(Record extracts)
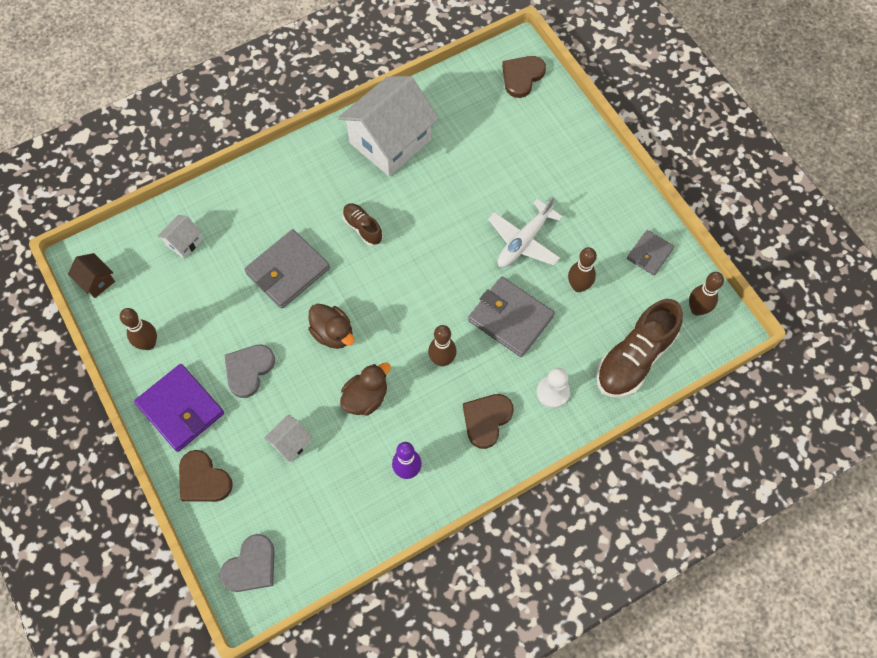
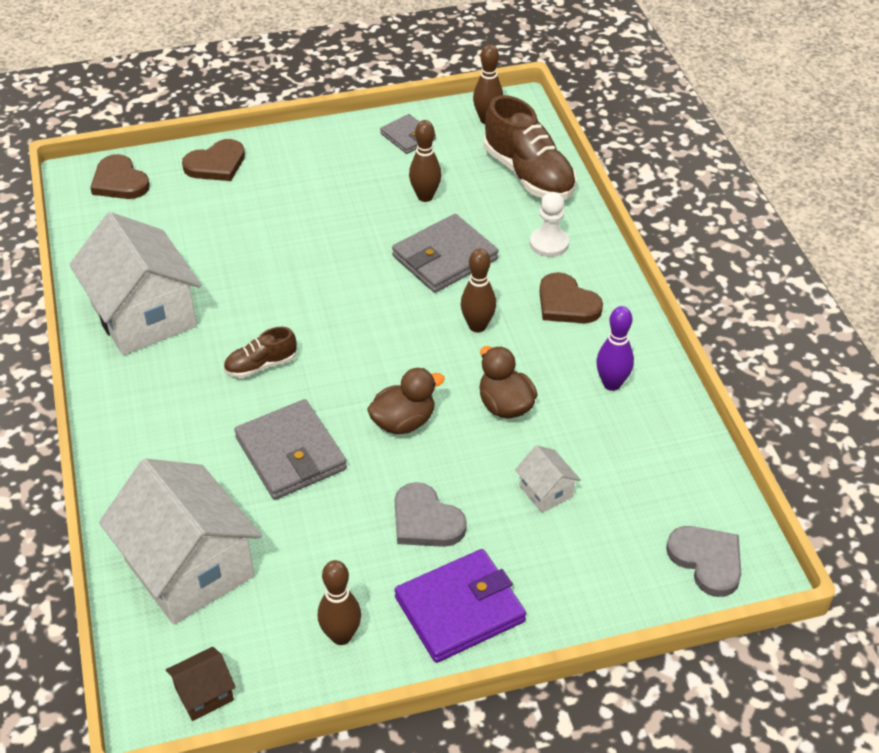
camera: 75 degrees left, 20 degrees down
(184, 242) = (189, 568): white house -> white house, size x2.33
(203, 479) = (574, 597): brown heart -> brown heart (216, 164)
(523, 241) = (348, 227): white plane -> none

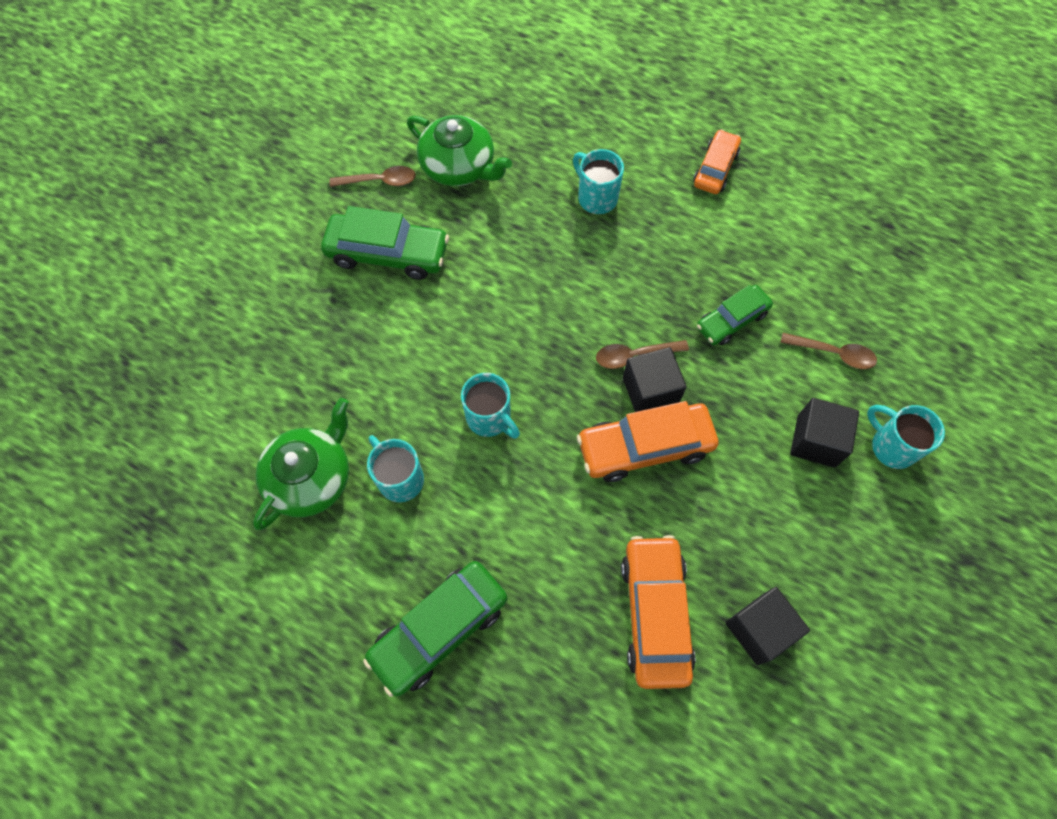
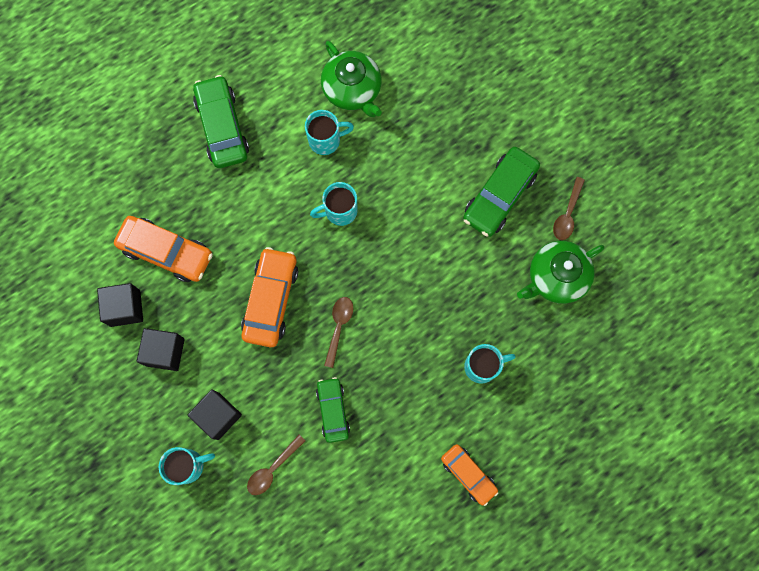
camera: 115 degrees right, 10 degrees up
(650, 391) = (308, 324): black cube -> black cube (165, 352)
(End Record extracts)
Exercise brief >> When you transcribe the entries above, keep every word exact and leave out the pictures.

Task result >>
camera: 75 degrees left, 20 degrees down
(184, 242) = (189, 568): white house -> white house, size x2.33
(203, 479) = (574, 597): brown heart -> brown heart (216, 164)
(523, 241) = (348, 227): white plane -> none

camera: 115 degrees right, 10 degrees up
(650, 391) = (308, 324): black cube -> black cube (165, 352)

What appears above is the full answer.